* DATA EXCERPTS:

* * * * * * * * *

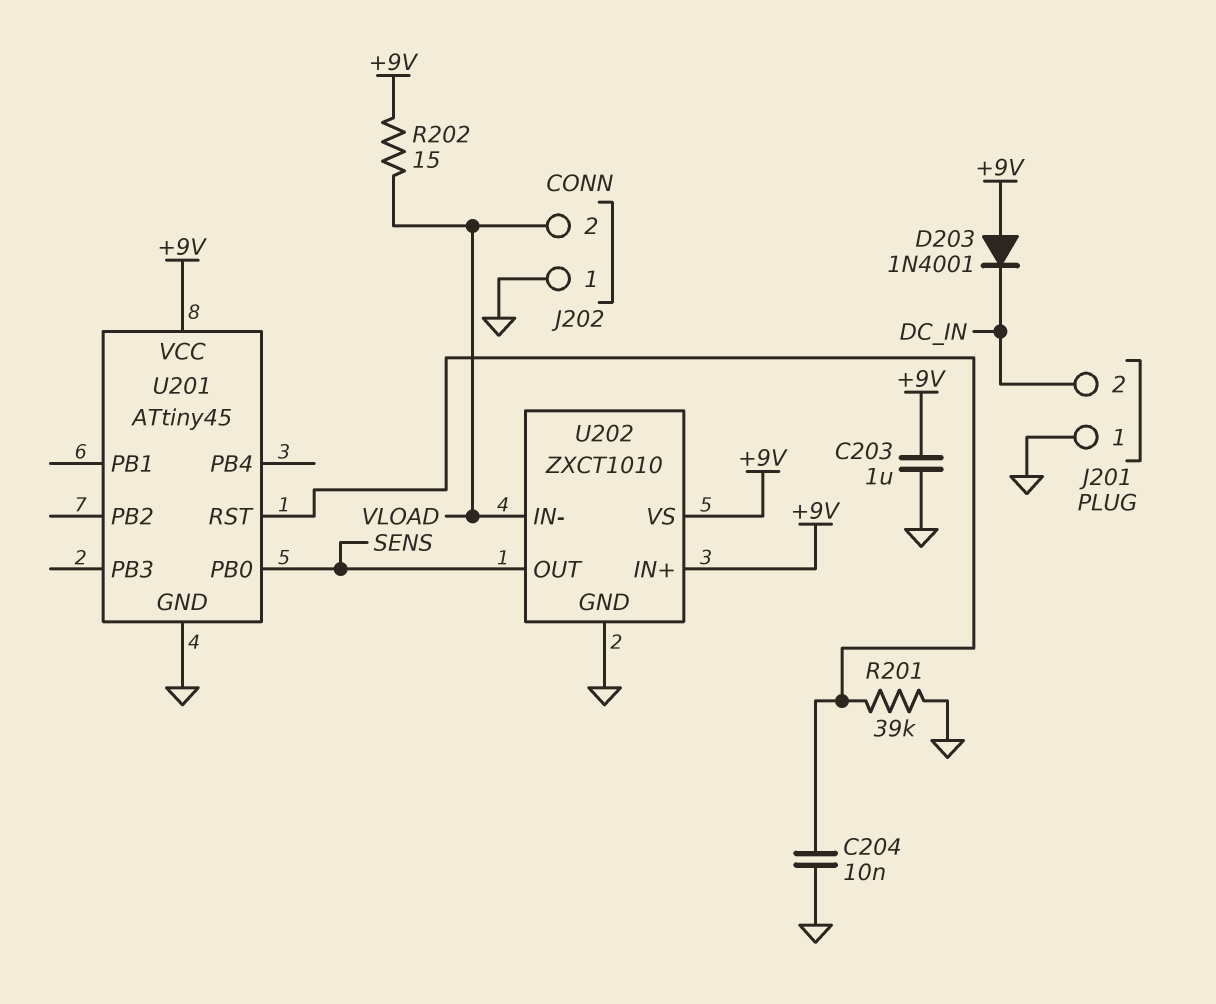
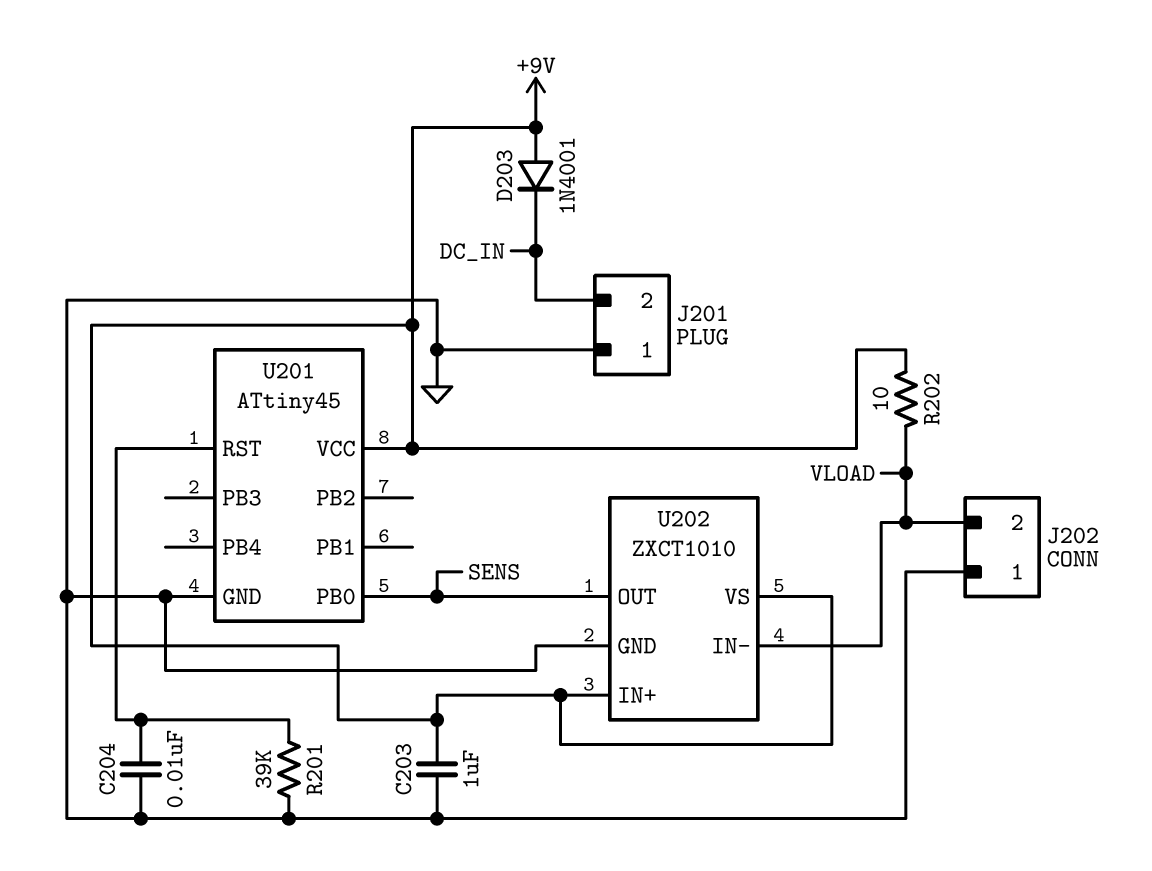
R202: 15 (+9V, VLOAD) -> 10 (+9V, VLOAD)

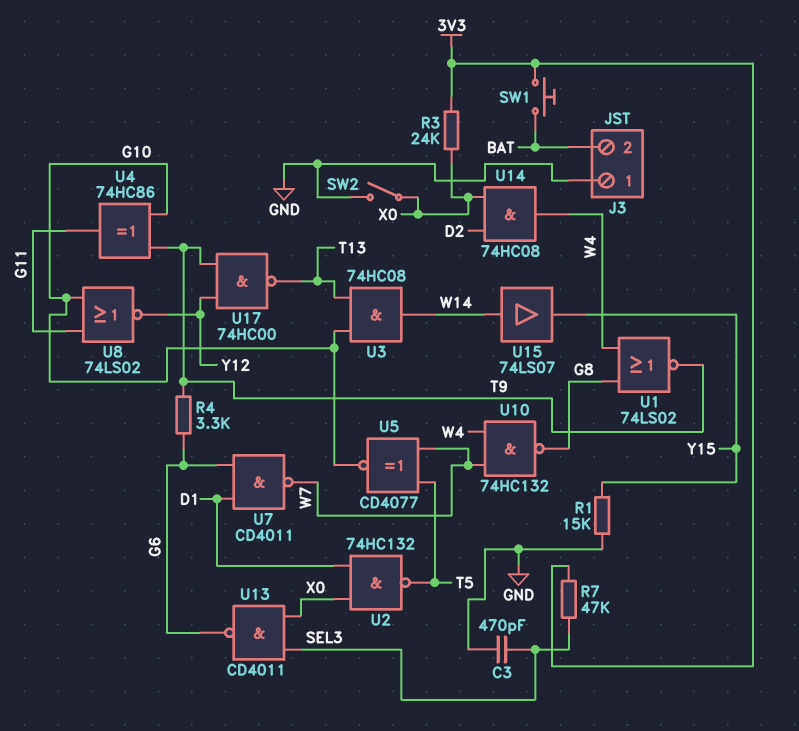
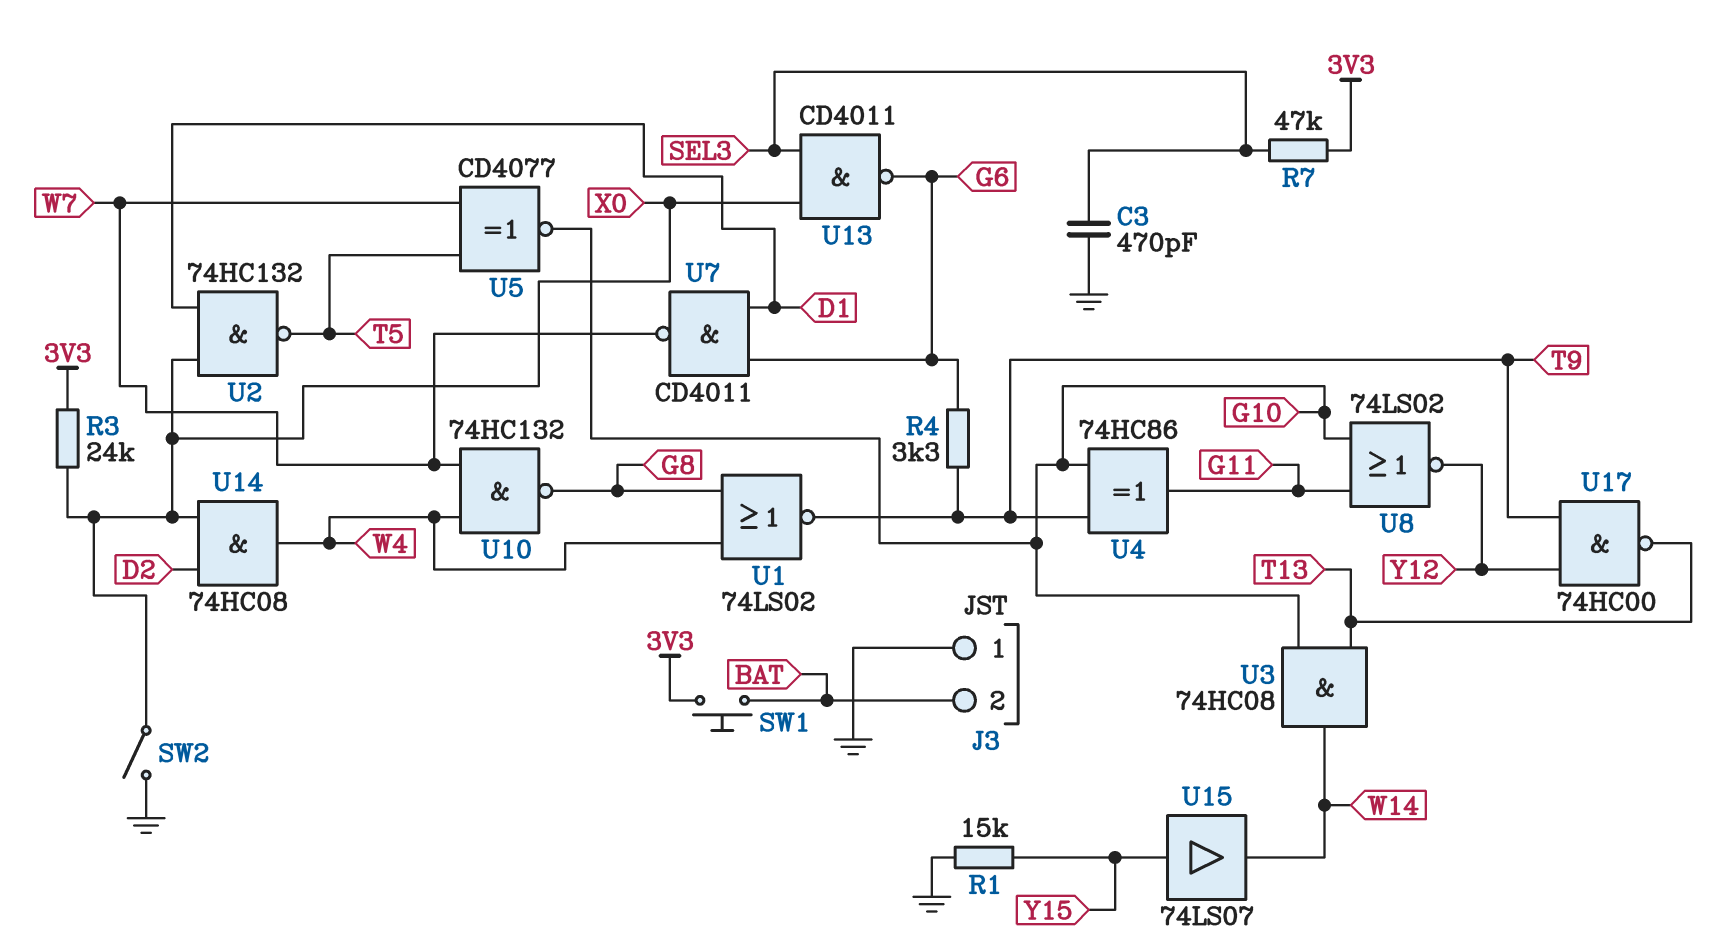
U15: buffer 74LS07 (in W14, out Y15) -> buffer 74LS07 (in Y15, out W14)

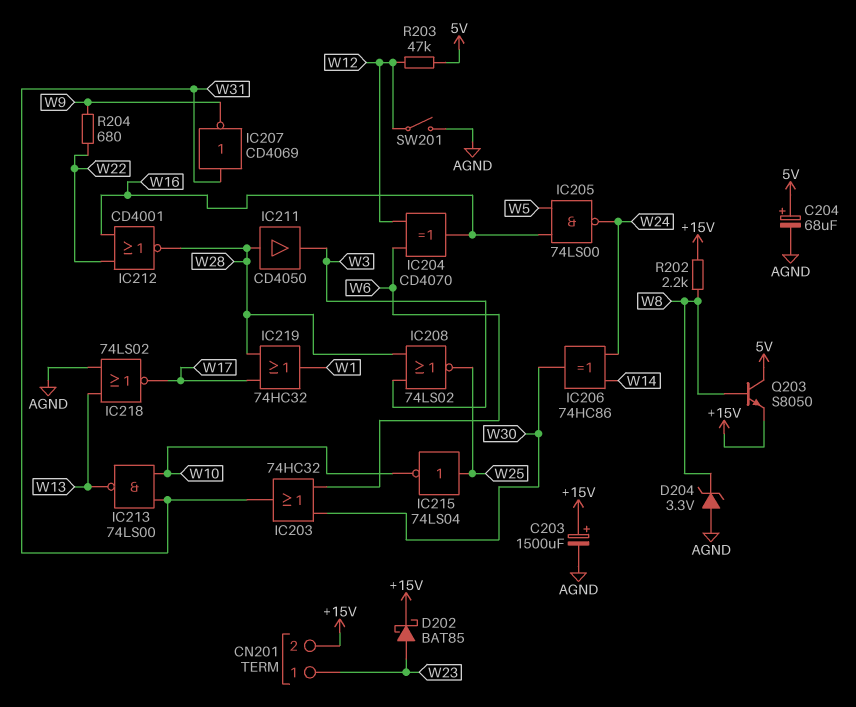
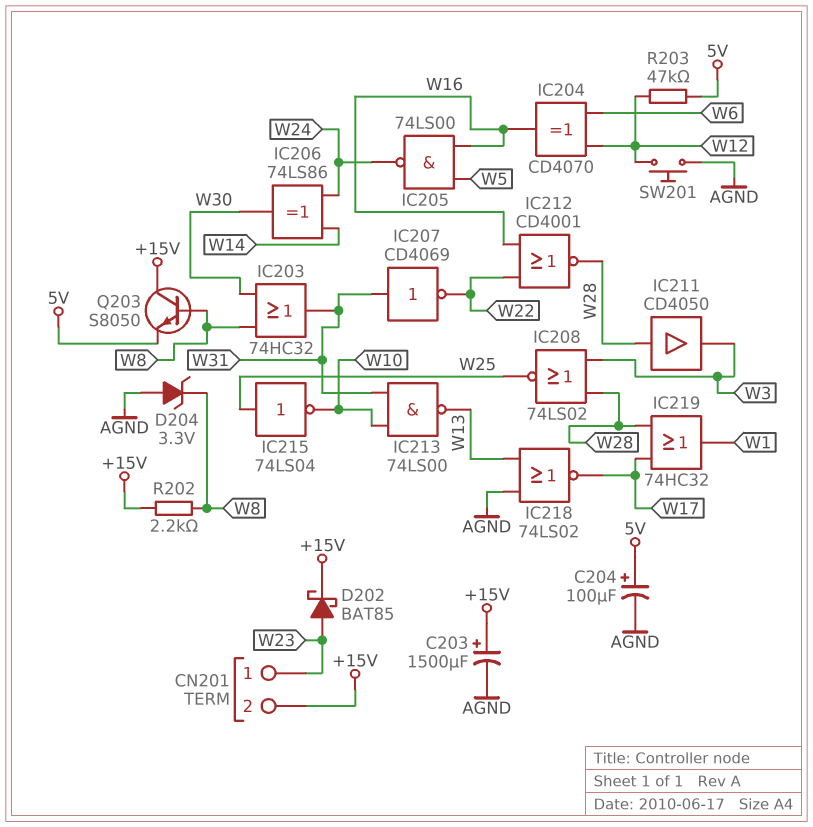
C204: 68uF (plus 5V, minus AGND) -> 100uF (plus 5V, minus AGND)
IC203: OR 74HC32 (in W6, in W30, out W31) -> OR 74HC32 (in W8, in W30, out W31)
IC206: XOR 74HC86 (in W14, in W24, out W30) -> XOR 74LS86 (in W14, in W24, out W30)
IC207: NOT CD4069 (in W31, out W9) -> NOT CD4069 (in W31, out W22)
Q203: NPN S8050 (B W8, C 5V, E +15V) -> NPN S8050 (B W8, C +15V, E 5V)
R204: 680 (W9, W22) -> none
SW201: switch (AGND, W12) -> button (AGND, W12)

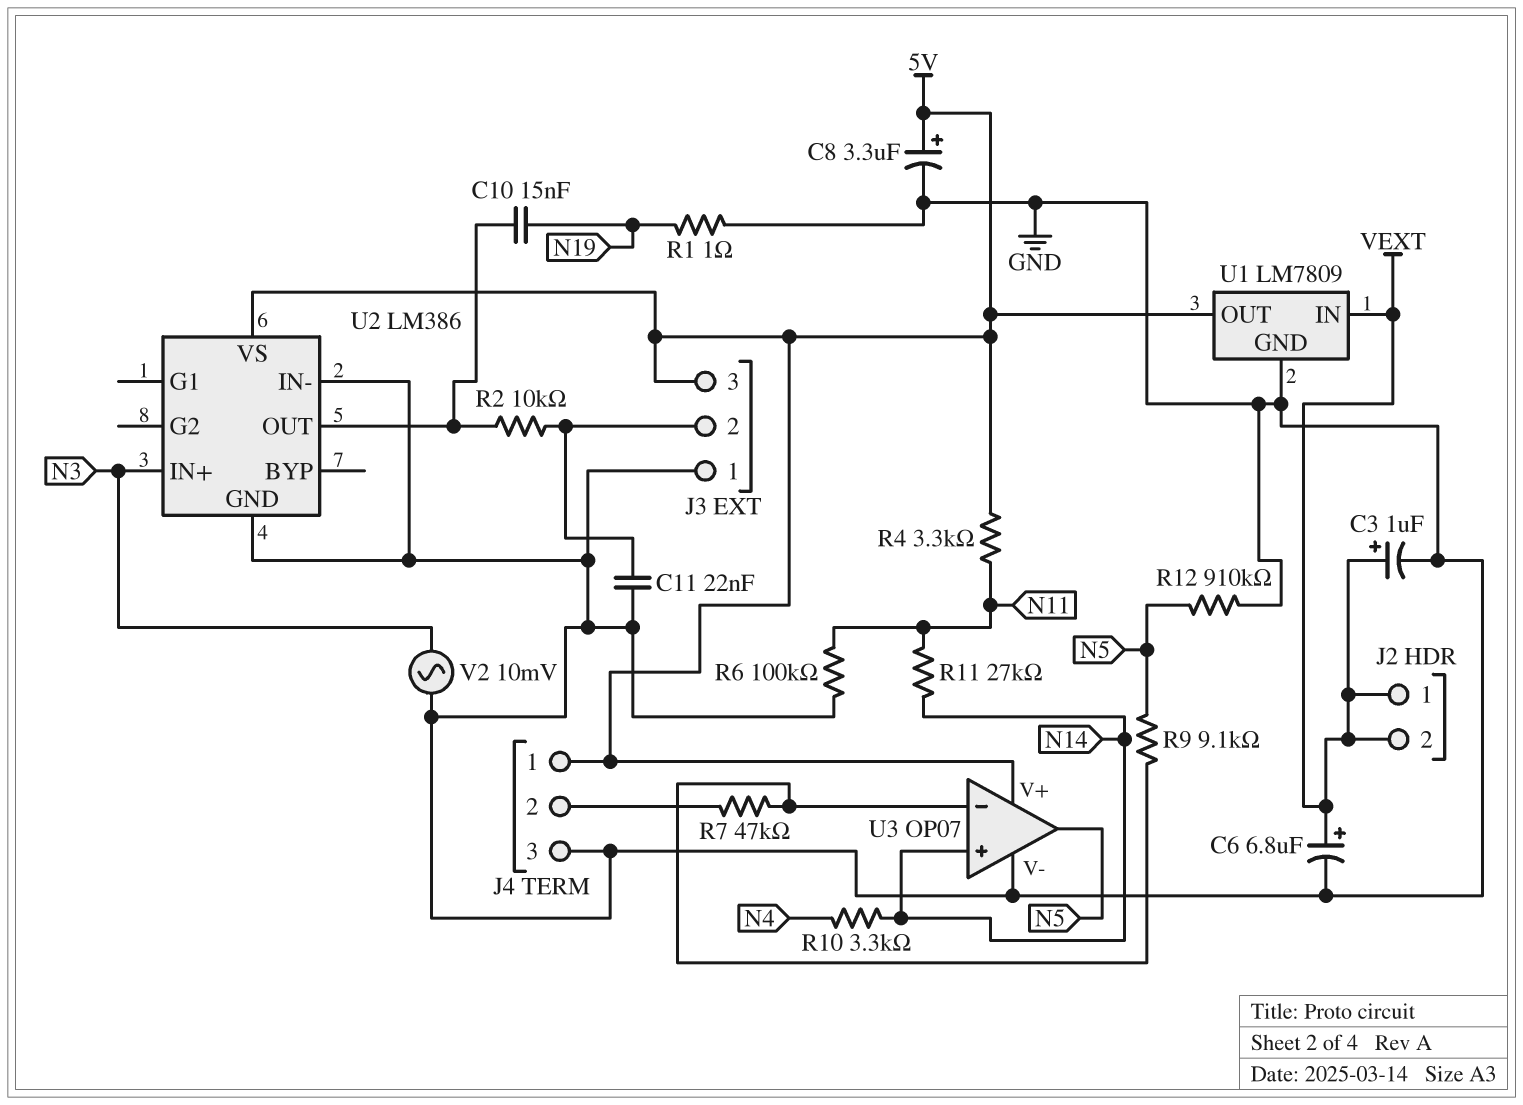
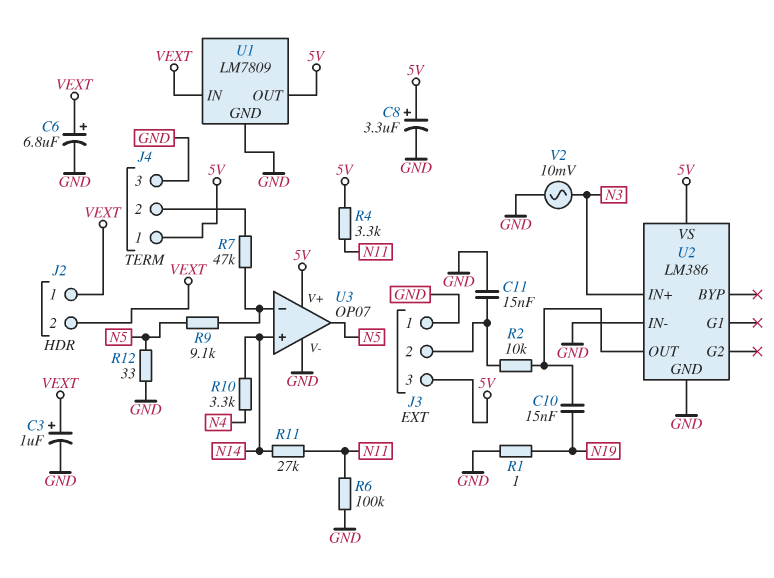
C11: 22nF (GND, J3/2) -> 15nF (GND, J3/2)
R12: 910k (GND, N5) -> 33 (GND, N5)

* * * * * * * * *

* WHAT IS EXPECTED: Please set down the records above word for word and omit their pictures.

* SOLUTION:
R202: 15 (+9V, VLOAD) -> 10 (+9V, VLOAD)

U15: buffer 74LS07 (in W14, out Y15) -> buffer 74LS07 (in Y15, out W14)

C204: 68uF (plus 5V, minus AGND) -> 100uF (plus 5V, minus AGND)
IC203: OR 74HC32 (in W6, in W30, out W31) -> OR 74HC32 (in W8, in W30, out W31)
IC206: XOR 74HC86 (in W14, in W24, out W30) -> XOR 74LS86 (in W14, in W24, out W30)
IC207: NOT CD4069 (in W31, out W9) -> NOT CD4069 (in W31, out W22)
Q203: NPN S8050 (B W8, C 5V, E +15V) -> NPN S8050 (B W8, C +15V, E 5V)
R204: 680 (W9, W22) -> none
SW201: switch (AGND, W12) -> button (AGND, W12)

C11: 22nF (GND, J3/2) -> 15nF (GND, J3/2)
R12: 910k (GND, N5) -> 33 (GND, N5)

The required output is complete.